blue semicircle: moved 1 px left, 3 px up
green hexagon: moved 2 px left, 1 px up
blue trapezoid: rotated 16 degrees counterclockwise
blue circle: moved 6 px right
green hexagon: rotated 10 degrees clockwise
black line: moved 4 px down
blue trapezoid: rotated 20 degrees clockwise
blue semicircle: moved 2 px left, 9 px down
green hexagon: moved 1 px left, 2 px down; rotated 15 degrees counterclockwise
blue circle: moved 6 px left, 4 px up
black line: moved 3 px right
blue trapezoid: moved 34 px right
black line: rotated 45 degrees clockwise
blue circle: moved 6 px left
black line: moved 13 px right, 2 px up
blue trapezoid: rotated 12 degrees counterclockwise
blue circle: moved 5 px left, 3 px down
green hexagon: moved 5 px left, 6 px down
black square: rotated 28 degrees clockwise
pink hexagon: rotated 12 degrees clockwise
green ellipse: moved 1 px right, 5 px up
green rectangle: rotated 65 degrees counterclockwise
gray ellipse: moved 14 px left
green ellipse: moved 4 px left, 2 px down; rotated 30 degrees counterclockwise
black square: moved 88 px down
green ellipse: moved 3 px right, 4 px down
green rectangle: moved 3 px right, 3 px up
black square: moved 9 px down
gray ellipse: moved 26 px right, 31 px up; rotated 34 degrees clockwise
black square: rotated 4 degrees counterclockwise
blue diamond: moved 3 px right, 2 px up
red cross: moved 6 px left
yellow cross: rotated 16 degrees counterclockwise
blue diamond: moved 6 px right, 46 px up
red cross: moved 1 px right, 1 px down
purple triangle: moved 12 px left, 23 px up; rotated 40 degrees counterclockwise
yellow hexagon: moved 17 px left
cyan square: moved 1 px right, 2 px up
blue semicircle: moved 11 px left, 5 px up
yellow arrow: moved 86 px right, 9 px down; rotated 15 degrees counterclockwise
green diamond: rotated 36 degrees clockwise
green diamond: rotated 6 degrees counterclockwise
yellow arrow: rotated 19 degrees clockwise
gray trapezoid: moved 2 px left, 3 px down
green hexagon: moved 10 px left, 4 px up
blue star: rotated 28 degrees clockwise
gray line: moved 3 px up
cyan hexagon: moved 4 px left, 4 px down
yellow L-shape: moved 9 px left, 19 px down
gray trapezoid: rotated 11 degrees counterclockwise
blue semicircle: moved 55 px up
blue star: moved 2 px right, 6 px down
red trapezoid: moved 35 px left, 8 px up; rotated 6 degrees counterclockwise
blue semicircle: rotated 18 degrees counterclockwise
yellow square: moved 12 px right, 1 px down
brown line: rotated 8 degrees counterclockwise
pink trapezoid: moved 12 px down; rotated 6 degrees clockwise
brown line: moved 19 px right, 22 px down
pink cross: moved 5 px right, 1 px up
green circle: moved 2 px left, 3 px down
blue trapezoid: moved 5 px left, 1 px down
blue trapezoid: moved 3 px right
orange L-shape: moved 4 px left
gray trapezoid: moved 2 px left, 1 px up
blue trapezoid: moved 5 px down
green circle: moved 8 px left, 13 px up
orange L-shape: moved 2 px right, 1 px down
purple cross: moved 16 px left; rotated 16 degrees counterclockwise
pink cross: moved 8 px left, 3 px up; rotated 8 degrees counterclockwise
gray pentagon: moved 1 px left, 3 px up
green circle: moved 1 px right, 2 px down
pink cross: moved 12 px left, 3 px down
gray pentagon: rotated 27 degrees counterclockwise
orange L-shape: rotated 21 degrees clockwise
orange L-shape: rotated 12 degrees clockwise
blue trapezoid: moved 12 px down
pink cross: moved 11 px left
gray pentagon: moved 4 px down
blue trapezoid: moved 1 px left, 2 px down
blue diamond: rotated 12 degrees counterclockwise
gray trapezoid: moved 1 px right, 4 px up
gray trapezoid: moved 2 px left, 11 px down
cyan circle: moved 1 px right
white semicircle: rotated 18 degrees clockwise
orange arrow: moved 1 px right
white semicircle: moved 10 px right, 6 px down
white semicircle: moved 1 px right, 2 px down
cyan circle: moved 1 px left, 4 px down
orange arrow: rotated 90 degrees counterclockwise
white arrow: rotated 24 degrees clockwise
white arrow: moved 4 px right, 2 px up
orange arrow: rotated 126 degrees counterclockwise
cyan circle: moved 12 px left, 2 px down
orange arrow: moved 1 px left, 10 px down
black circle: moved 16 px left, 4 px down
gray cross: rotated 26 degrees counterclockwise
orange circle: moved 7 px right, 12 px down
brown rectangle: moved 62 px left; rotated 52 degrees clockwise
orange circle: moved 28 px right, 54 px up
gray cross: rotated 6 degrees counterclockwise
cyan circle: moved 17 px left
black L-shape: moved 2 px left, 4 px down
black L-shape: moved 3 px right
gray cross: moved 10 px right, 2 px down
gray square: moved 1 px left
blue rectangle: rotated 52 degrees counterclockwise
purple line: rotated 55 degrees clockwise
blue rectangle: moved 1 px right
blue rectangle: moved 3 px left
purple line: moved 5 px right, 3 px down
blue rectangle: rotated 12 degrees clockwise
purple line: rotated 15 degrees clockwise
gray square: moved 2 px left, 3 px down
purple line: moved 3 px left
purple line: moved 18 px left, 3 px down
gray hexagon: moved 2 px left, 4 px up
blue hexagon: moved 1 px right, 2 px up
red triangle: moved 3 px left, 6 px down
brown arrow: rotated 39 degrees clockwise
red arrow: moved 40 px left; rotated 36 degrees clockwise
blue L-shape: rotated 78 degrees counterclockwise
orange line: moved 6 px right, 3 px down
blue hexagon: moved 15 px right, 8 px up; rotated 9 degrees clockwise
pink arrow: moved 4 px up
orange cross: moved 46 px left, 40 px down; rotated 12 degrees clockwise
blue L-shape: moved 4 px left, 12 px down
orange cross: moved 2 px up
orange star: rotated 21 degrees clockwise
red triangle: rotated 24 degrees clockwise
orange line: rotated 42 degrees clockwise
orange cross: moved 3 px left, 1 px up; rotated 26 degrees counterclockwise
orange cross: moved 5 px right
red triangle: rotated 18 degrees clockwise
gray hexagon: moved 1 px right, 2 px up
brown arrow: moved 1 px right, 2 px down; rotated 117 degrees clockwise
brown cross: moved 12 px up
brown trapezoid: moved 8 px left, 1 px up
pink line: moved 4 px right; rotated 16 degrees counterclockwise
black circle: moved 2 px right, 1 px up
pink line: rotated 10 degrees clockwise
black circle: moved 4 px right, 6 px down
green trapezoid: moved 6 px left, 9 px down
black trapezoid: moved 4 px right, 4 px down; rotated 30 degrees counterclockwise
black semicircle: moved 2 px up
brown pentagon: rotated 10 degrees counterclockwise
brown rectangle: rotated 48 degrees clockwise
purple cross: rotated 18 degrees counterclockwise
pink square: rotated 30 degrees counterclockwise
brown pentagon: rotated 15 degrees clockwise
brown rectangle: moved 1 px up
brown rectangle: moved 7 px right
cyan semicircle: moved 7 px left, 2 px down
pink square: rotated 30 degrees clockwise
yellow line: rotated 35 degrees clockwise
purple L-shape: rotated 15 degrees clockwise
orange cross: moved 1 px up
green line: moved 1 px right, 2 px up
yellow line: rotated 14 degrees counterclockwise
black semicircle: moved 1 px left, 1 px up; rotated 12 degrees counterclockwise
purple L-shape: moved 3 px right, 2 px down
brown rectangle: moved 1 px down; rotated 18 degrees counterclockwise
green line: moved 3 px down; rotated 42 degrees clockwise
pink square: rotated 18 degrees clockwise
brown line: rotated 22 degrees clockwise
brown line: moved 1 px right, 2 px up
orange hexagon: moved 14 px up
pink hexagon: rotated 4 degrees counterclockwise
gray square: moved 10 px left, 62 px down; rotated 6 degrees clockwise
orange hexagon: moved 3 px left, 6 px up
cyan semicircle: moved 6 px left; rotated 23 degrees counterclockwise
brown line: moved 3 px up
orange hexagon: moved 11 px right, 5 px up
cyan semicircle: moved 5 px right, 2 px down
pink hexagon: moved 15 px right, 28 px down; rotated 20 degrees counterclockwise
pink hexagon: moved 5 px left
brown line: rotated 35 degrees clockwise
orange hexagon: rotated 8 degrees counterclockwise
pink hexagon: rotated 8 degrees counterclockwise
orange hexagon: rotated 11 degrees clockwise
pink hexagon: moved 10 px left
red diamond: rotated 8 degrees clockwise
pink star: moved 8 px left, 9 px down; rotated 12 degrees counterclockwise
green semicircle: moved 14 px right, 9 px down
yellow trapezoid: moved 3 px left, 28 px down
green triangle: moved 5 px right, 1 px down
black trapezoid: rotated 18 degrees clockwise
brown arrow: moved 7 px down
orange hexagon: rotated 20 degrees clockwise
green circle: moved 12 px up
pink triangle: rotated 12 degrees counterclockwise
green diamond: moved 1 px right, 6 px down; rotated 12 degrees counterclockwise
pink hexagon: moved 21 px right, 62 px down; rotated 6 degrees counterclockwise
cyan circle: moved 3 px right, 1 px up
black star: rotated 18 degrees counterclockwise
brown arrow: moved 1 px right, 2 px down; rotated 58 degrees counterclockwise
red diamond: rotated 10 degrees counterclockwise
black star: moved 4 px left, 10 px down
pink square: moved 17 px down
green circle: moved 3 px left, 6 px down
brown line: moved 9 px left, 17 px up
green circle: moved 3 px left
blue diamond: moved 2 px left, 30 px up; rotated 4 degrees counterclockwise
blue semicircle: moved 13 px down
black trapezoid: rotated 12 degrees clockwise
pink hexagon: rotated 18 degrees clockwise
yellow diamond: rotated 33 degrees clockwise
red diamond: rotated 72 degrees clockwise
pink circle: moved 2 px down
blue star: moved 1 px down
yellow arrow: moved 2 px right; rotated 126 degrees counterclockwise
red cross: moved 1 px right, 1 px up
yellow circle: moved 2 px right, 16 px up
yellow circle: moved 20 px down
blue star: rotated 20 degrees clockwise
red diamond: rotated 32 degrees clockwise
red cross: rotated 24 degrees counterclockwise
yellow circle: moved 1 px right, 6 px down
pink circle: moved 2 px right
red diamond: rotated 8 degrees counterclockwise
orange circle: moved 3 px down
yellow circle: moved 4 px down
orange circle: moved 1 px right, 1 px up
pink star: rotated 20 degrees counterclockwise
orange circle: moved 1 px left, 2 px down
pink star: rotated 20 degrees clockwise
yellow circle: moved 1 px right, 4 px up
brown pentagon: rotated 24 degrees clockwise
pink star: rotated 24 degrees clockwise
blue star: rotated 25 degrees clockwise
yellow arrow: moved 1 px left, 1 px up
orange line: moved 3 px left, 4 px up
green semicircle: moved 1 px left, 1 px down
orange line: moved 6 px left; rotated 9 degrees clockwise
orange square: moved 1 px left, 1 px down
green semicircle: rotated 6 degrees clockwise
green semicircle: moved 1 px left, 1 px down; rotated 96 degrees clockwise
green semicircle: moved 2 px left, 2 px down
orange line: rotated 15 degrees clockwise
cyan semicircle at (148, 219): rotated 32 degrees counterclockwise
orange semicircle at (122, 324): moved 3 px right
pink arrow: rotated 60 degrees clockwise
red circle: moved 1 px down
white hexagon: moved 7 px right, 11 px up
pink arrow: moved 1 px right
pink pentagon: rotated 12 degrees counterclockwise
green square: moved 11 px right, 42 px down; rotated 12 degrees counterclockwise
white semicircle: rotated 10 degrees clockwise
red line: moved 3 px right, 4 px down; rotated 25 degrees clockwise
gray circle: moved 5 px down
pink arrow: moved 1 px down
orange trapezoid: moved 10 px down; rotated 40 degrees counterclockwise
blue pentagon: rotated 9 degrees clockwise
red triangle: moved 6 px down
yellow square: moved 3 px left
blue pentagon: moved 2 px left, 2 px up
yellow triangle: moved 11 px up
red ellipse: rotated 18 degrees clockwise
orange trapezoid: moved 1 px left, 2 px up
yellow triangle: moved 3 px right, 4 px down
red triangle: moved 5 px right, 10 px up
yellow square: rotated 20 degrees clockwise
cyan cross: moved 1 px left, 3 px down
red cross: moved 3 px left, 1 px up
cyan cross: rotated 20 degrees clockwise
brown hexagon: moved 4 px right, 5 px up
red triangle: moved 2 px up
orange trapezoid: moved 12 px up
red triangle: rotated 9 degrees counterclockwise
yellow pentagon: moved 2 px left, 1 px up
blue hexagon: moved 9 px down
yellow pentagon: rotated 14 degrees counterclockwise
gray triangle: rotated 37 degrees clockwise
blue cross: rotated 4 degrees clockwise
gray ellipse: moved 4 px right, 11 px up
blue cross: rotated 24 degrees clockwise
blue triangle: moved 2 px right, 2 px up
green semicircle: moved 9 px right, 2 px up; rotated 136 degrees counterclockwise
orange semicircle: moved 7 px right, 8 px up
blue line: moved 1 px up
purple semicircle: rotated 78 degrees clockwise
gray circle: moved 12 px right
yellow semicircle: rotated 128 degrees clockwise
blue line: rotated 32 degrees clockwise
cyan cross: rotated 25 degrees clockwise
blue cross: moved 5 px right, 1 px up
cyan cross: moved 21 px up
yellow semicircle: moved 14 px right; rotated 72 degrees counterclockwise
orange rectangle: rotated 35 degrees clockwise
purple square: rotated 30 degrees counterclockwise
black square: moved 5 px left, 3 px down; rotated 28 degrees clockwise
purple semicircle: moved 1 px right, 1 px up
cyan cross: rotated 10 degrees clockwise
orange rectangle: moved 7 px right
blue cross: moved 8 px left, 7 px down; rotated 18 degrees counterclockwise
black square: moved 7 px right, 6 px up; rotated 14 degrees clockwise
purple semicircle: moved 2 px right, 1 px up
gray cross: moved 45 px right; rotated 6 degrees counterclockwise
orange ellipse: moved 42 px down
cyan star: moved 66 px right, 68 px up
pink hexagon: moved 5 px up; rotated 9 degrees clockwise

__Directions__.
Reproduce the records verbatim, starting at their first line and ending with the line that contains "gray trapezoid: rotated", including both of those lines.

__Answer to this exercise__.
blue semicircle: moved 1 px left, 3 px up
green hexagon: moved 2 px left, 1 px up
blue trapezoid: rotated 16 degrees counterclockwise
blue circle: moved 6 px right
green hexagon: rotated 10 degrees clockwise
black line: moved 4 px down
blue trapezoid: rotated 20 degrees clockwise
blue semicircle: moved 2 px left, 9 px down
green hexagon: moved 1 px left, 2 px down; rotated 15 degrees counterclockwise
blue circle: moved 6 px left, 4 px up
black line: moved 3 px right
blue trapezoid: moved 34 px right
black line: rotated 45 degrees clockwise
blue circle: moved 6 px left
black line: moved 13 px right, 2 px up
blue trapezoid: rotated 12 degrees counterclockwise
blue circle: moved 5 px left, 3 px down
green hexagon: moved 5 px left, 6 px down
black square: rotated 28 degrees clockwise
pink hexagon: rotated 12 degrees clockwise
green ellipse: moved 1 px right, 5 px up
green rectangle: rotated 65 degrees counterclockwise
gray ellipse: moved 14 px left
green ellipse: moved 4 px left, 2 px down; rotated 30 degrees counterclockwise
black square: moved 88 px down
green ellipse: moved 3 px right, 4 px down
green rectangle: moved 3 px right, 3 px up
black square: moved 9 px down
gray ellipse: moved 26 px right, 31 px up; rotated 34 degrees clockwise
black square: rotated 4 degrees counterclockwise
blue diamond: moved 3 px right, 2 px up
red cross: moved 6 px left
yellow cross: rotated 16 degrees counterclockwise
blue diamond: moved 6 px right, 46 px up
red cross: moved 1 px right, 1 px down
purple triangle: moved 12 px left, 23 px up; rotated 40 degrees counterclockwise
yellow hexagon: moved 17 px left
cyan square: moved 1 px right, 2 px up
blue semicircle: moved 11 px left, 5 px up
yellow arrow: moved 86 px right, 9 px down; rotated 15 degrees counterclockwise
green diamond: rotated 36 degrees clockwise
green diamond: rotated 6 degrees counterclockwise
yellow arrow: rotated 19 degrees clockwise
gray trapezoid: moved 2 px left, 3 px down
green hexagon: moved 10 px left, 4 px up
blue star: rotated 28 degrees clockwise
gray line: moved 3 px up
cyan hexagon: moved 4 px left, 4 px down
yellow L-shape: moved 9 px left, 19 px down
gray trapezoid: rotated 11 degrees counterclockwise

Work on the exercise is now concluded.